- **Problem to work on**
Every record below should be copied exactly, with the pictures left out.
────────
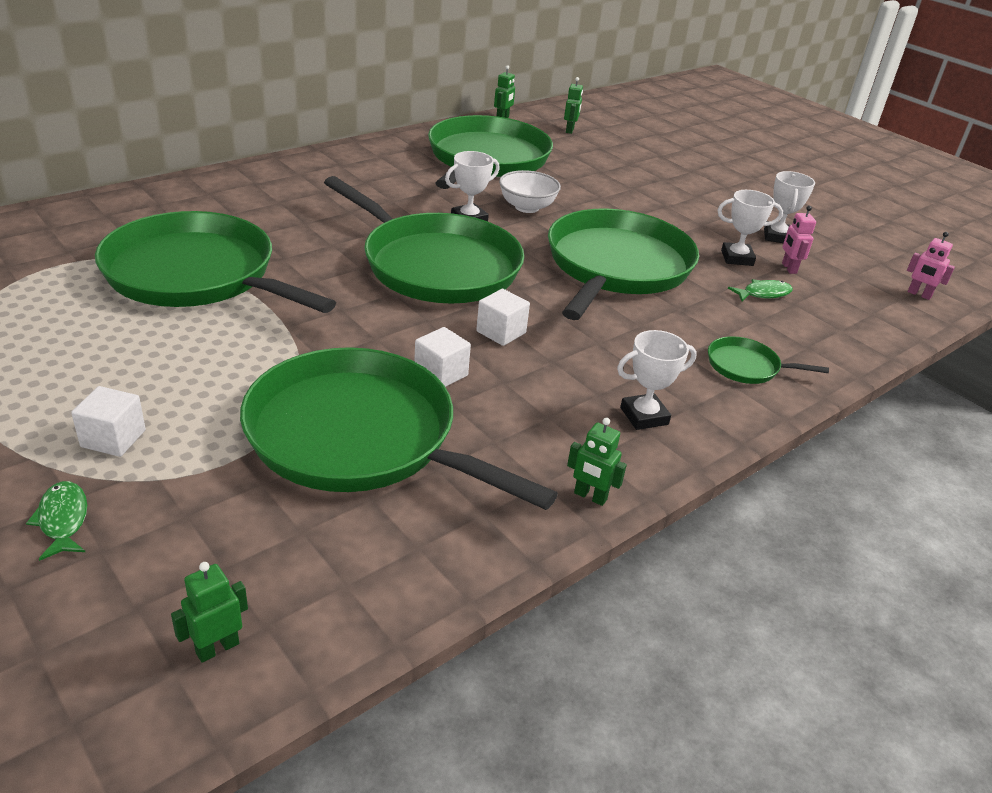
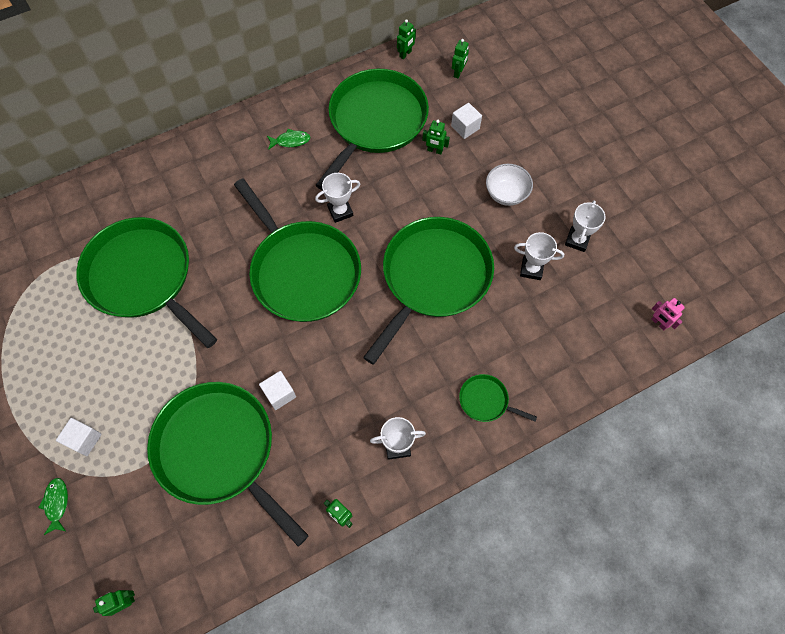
camera: 15 degrees right, 30 degrees up
(501, 332) = (329, 352): white cube -> white cube (465, 127)
(527, 207) = (388, 195): white bowl -> white bowl (506, 194)
(569, 177) = (434, 150): none -> green robot
(763, 294) = (533, 316): green fish -> green fish (290, 141)
(788, 268) = (567, 284): pink robot -> none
────────
- **Completed task**
camera: 15 degrees right, 30 degrees up
(501, 332) = (329, 352): white cube -> white cube (465, 127)
(527, 207) = (388, 195): white bowl -> white bowl (506, 194)
(569, 177) = (434, 150): none -> green robot
(763, 294) = (533, 316): green fish -> green fish (290, 141)
(788, 268) = (567, 284): pink robot -> none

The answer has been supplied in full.